> **Dataset content**
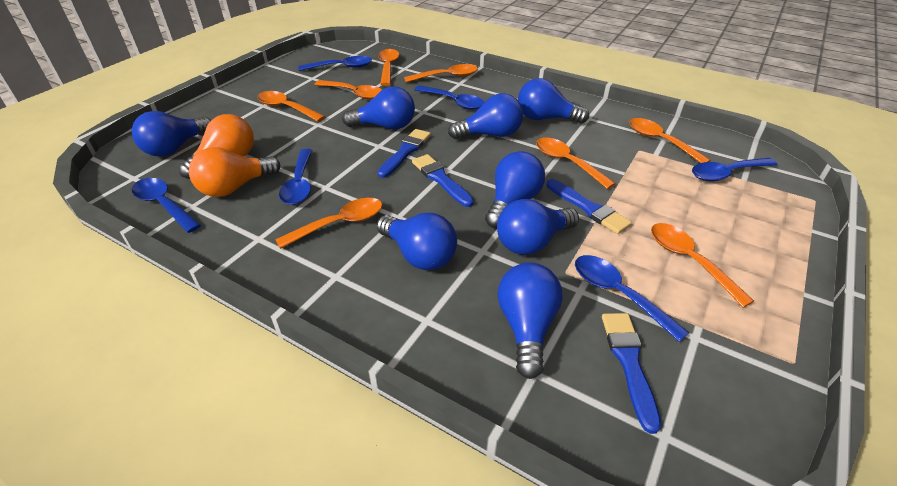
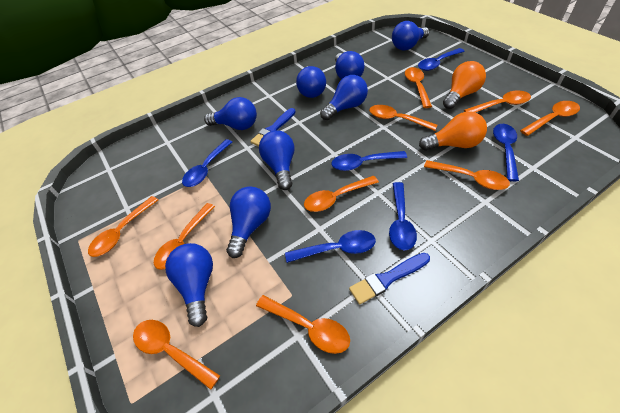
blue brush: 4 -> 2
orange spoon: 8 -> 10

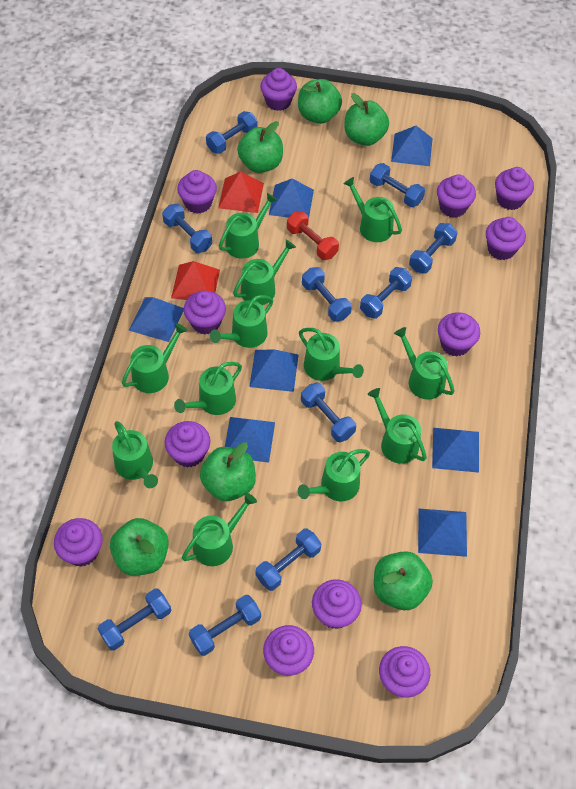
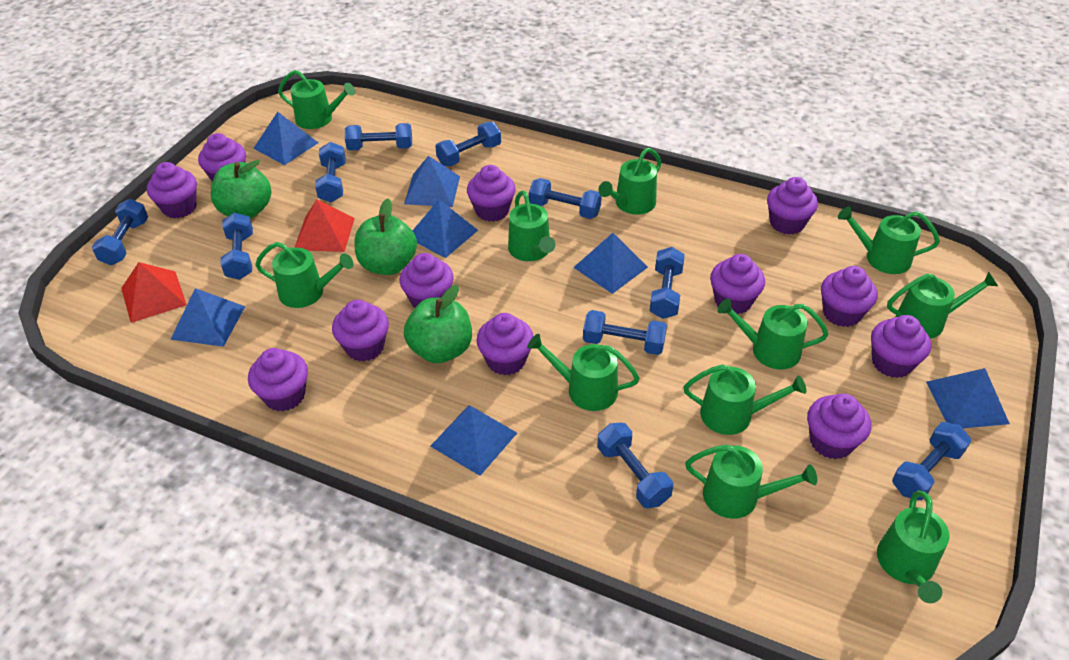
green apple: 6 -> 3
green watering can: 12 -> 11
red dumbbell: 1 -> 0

> **What is needed**
Would you filter the records and copy each line that contains the word "green"?

> **Answer section**
green apple: 6 -> 3
green watering can: 12 -> 11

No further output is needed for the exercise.